▶ [Task to complete] Every line from the line containing "cyan square: rotated" through the final line below must be returned exactly, and no other line.

= Beginning of Section =

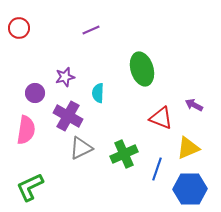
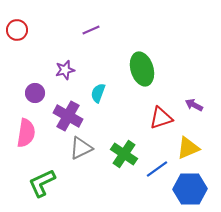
red circle: moved 2 px left, 2 px down
purple star: moved 7 px up
cyan semicircle: rotated 18 degrees clockwise
red triangle: rotated 40 degrees counterclockwise
pink semicircle: moved 3 px down
green cross: rotated 32 degrees counterclockwise
blue line: rotated 35 degrees clockwise
green L-shape: moved 12 px right, 4 px up
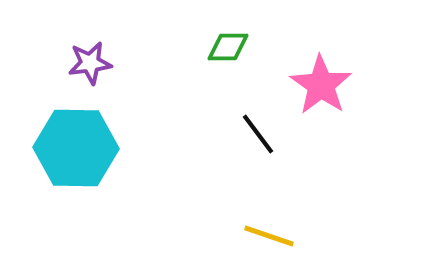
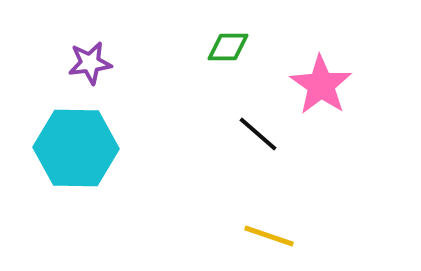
black line: rotated 12 degrees counterclockwise
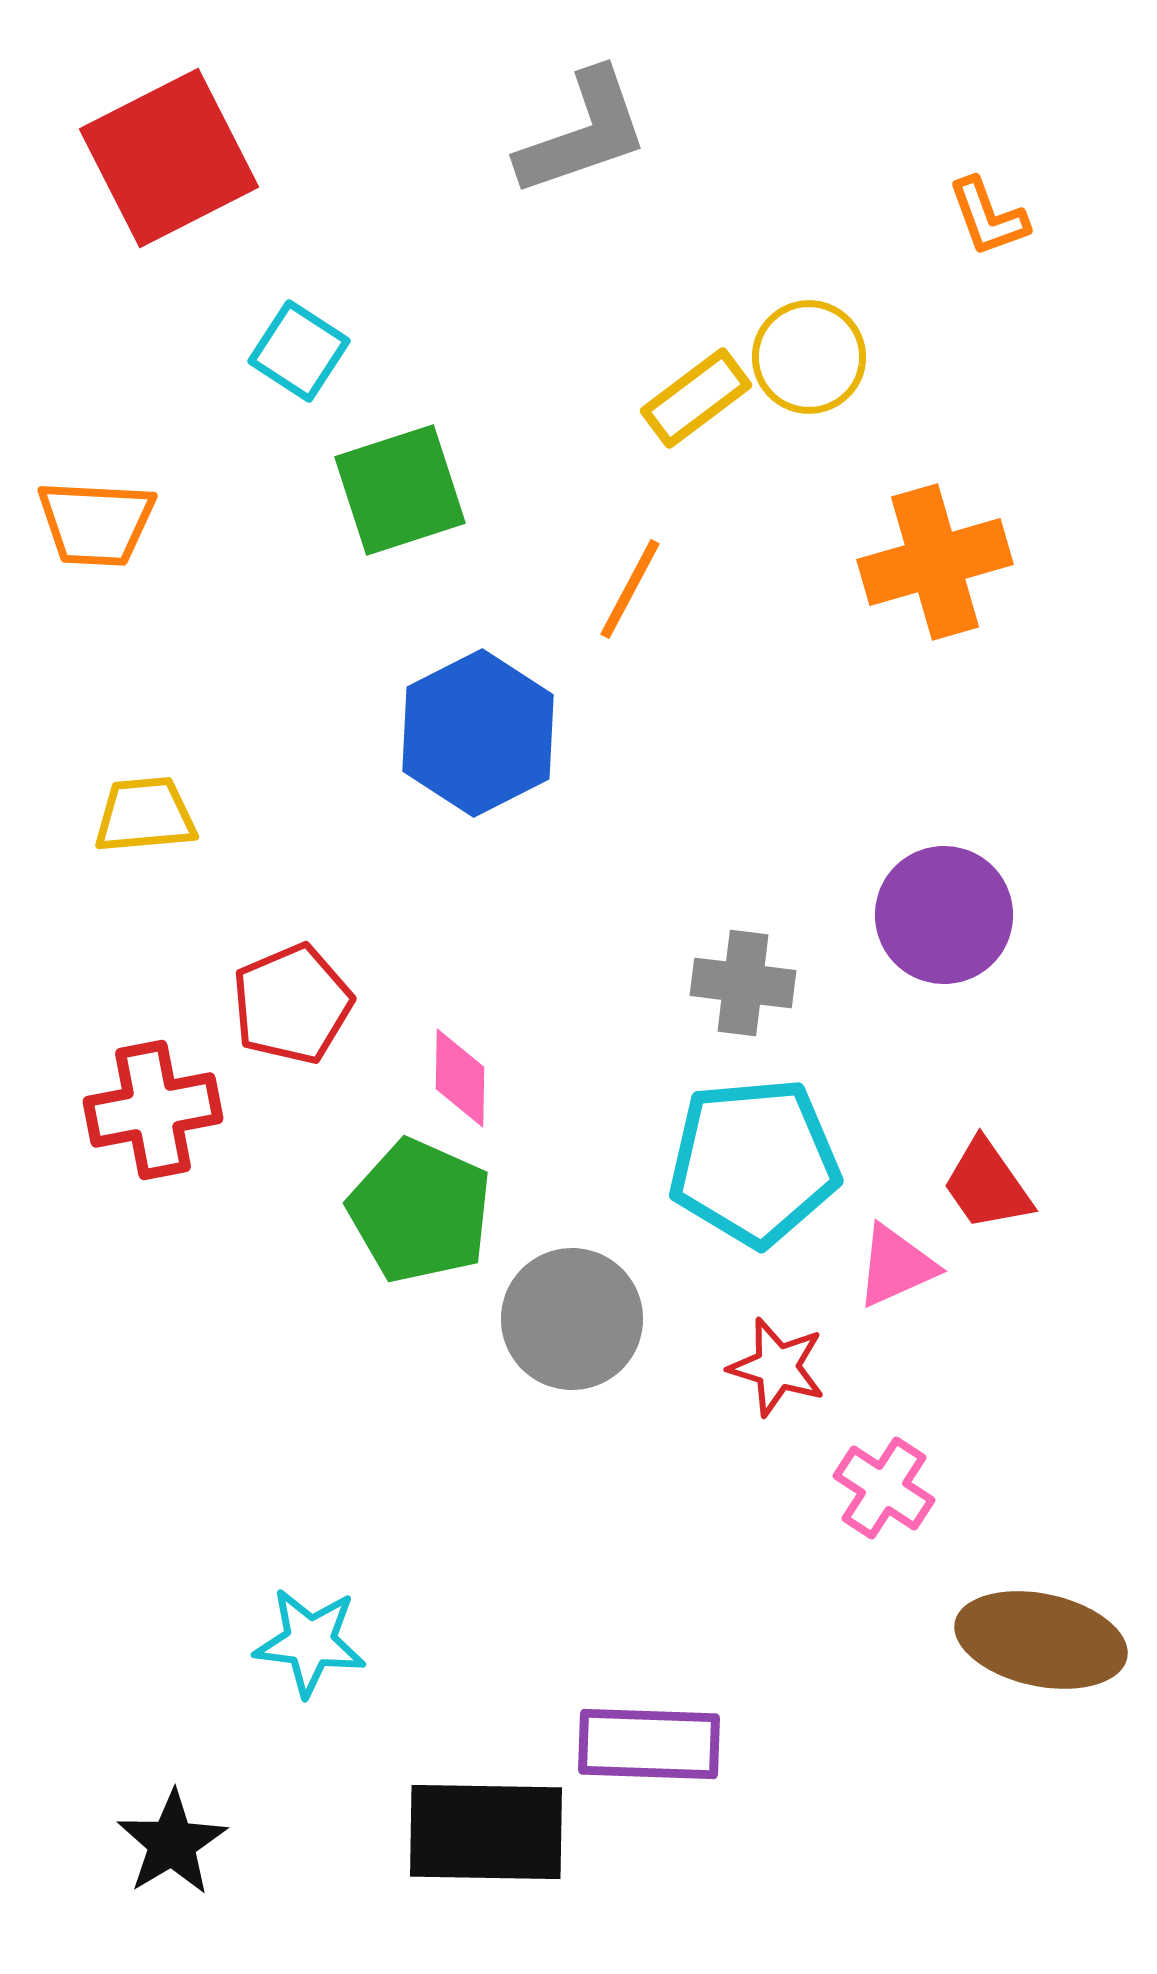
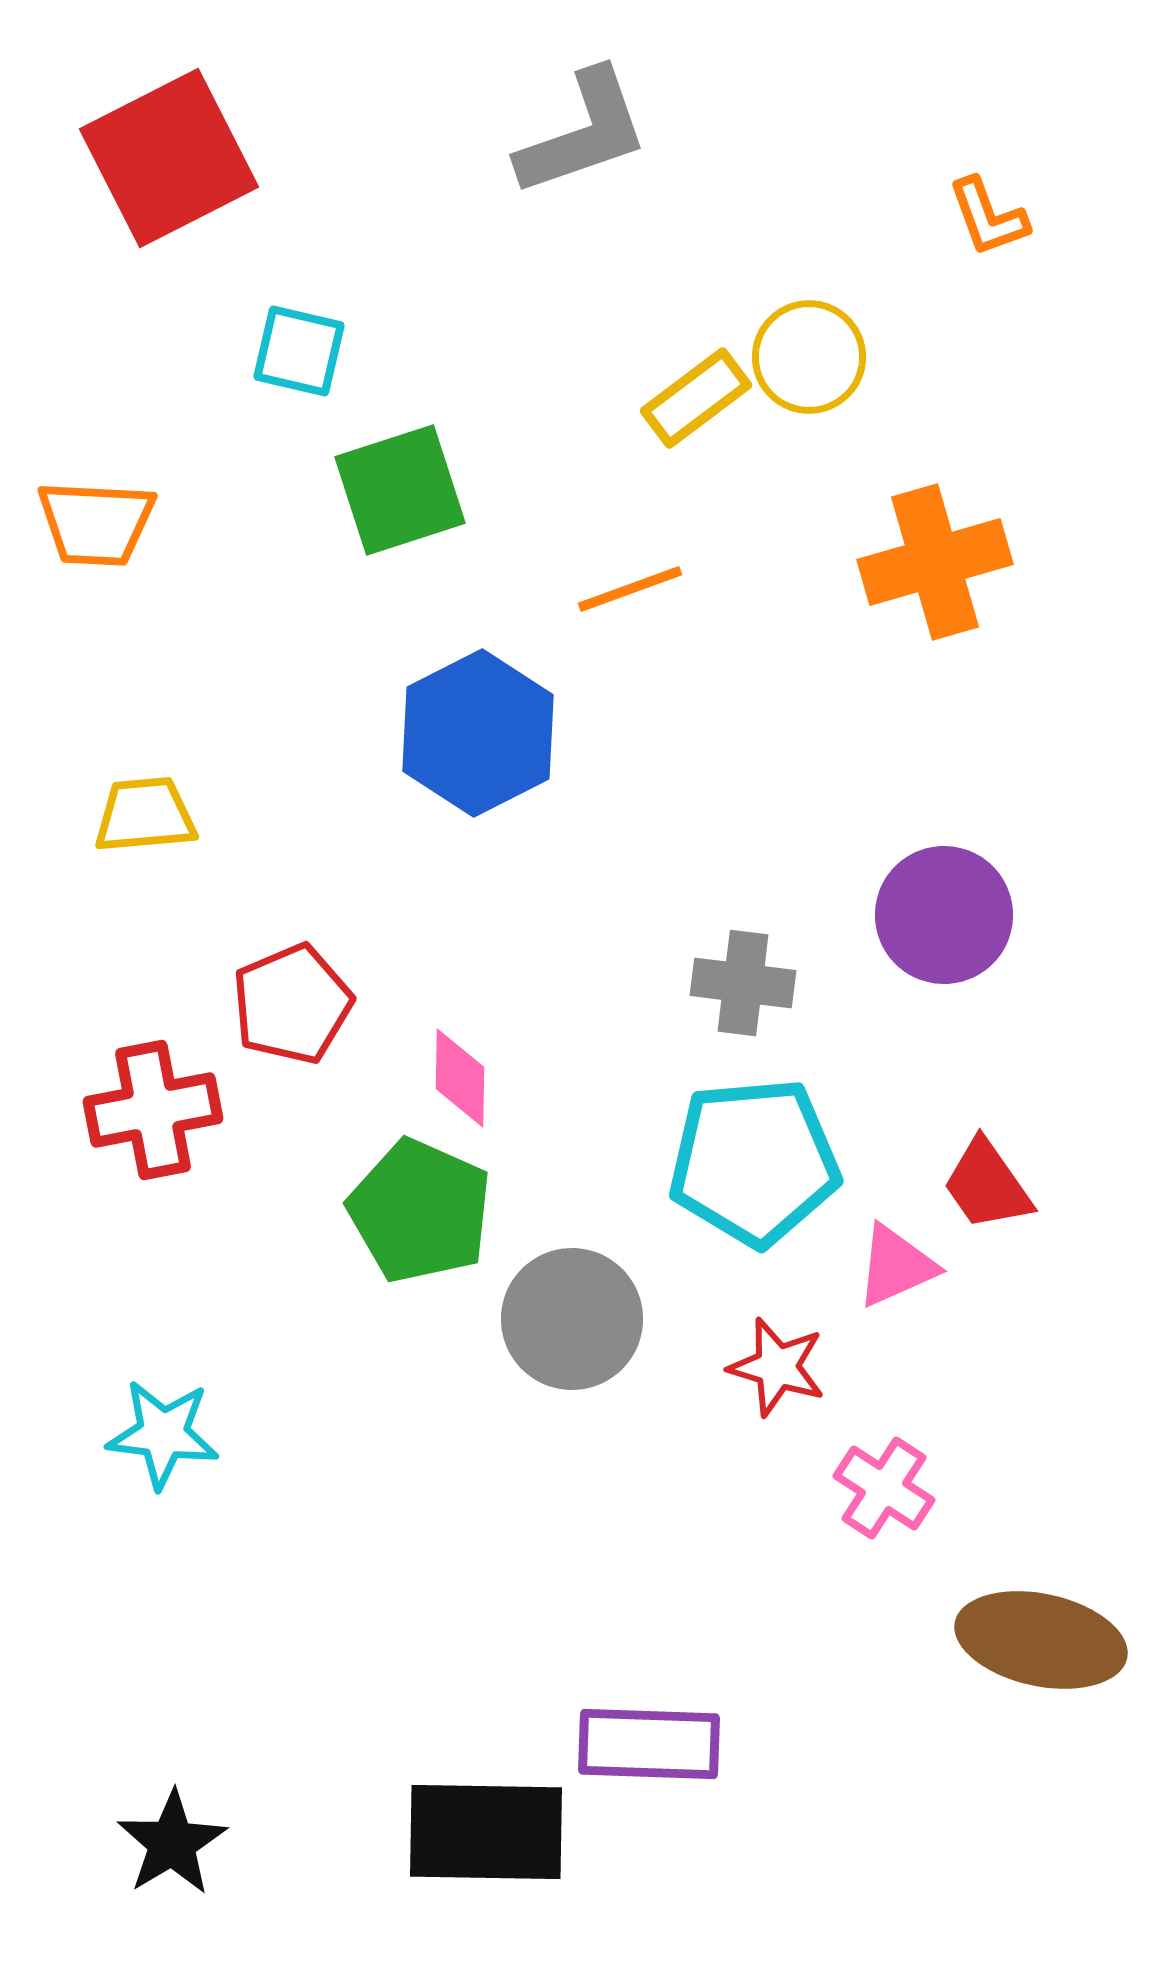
cyan square: rotated 20 degrees counterclockwise
orange line: rotated 42 degrees clockwise
cyan star: moved 147 px left, 208 px up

= End of Section =

▶ [Written response]
cyan square: rotated 20 degrees counterclockwise
orange line: rotated 42 degrees clockwise
cyan star: moved 147 px left, 208 px up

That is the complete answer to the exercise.